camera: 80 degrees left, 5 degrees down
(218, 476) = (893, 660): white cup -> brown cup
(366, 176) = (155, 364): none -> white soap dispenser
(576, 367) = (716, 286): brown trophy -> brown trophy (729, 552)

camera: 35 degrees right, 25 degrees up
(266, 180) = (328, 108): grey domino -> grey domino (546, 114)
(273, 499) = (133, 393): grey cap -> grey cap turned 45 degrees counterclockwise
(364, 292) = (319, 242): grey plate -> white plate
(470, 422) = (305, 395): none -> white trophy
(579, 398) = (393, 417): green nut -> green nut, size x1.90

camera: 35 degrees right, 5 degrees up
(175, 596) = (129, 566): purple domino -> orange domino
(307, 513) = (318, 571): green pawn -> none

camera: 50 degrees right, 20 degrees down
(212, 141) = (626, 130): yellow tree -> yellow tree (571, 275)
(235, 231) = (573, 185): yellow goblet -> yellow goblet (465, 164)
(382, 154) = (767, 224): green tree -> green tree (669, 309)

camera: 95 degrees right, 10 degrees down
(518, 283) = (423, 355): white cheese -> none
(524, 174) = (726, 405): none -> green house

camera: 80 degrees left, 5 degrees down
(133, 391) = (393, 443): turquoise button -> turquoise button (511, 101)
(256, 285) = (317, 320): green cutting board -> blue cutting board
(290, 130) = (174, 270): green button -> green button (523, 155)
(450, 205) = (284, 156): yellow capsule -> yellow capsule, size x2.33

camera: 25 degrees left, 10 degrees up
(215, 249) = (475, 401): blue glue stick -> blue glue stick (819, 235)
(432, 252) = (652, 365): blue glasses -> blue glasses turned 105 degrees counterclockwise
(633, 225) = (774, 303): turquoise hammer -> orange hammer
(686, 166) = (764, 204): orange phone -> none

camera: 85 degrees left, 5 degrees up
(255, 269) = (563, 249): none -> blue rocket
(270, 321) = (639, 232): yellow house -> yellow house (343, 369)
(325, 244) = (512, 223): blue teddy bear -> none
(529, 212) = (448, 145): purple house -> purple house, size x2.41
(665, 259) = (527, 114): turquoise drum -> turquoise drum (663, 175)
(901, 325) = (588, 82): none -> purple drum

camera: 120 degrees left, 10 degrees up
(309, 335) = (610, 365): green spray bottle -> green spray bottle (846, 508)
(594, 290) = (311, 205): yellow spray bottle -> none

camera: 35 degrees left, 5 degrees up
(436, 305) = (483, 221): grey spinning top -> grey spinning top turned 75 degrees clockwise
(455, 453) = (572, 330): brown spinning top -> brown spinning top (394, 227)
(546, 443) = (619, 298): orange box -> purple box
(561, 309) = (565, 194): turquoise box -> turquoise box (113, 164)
•••••
= Exercise objective =
Search the listing for the string "bottle". Copy each line where it is found.

= Exercise result =
(309, 335) = (610, 365): green spray bottle -> green spray bottle (846, 508)
(594, 290) = (311, 205): yellow spray bottle -> none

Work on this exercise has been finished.